* ASSIGNED TASK *
Please output exactly the part of the records below that opens with the line containing "(503, 398) = (462, 353): black" and closes with the line containing "(759, 380) = (688, 310): white", both lines included, and nothing else.

[AVAILABLE RECORDS Boundary: Start]

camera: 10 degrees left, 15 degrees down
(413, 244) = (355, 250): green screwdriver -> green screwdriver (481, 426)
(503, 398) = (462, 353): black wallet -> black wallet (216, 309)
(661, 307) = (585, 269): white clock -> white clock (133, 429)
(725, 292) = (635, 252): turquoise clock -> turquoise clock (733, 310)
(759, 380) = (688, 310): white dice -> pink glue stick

[AVAILABLE RECORDS Boundary: End]
[AVAILABLE RECORDS Boundary: Start]

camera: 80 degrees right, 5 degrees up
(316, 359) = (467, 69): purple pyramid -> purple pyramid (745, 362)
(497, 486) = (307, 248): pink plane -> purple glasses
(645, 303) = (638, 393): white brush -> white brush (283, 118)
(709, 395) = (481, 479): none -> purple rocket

[AVAILABLE RECORDS Boundary: End]
[AVAILABLE RECORDS Boundary: Start]

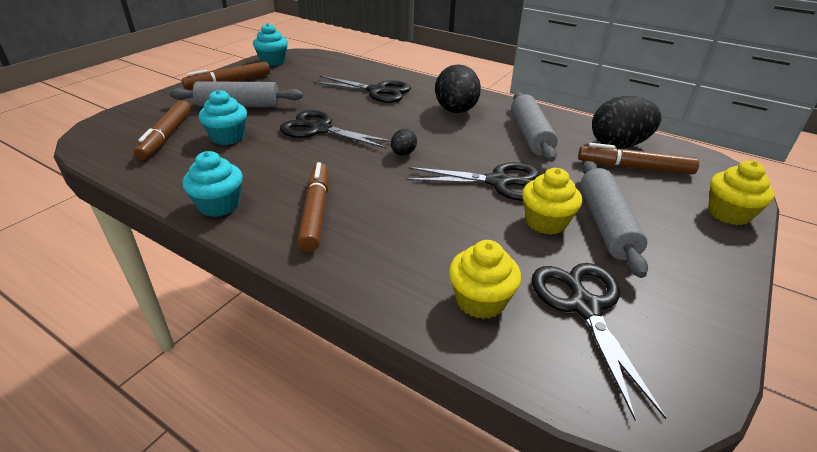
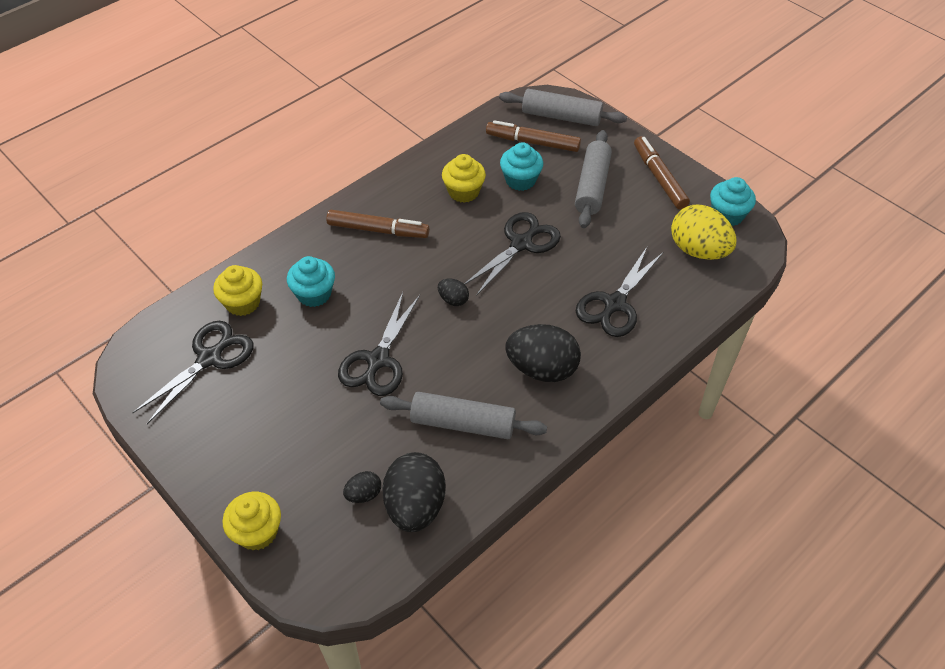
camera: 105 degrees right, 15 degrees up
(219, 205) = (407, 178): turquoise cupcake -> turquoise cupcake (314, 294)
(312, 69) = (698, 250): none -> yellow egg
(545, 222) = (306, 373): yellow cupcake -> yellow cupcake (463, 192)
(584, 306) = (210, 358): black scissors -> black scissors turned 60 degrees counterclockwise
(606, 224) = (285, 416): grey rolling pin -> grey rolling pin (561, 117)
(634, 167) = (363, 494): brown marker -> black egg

[AVAILABLE RECORDS Boundary: End]

* RESULT FOR THIS TASK *
(503, 398) = (462, 353): black wallet -> black wallet (216, 309)
(661, 307) = (585, 269): white clock -> white clock (133, 429)
(725, 292) = (635, 252): turquoise clock -> turquoise clock (733, 310)
(759, 380) = (688, 310): white dice -> pink glue stick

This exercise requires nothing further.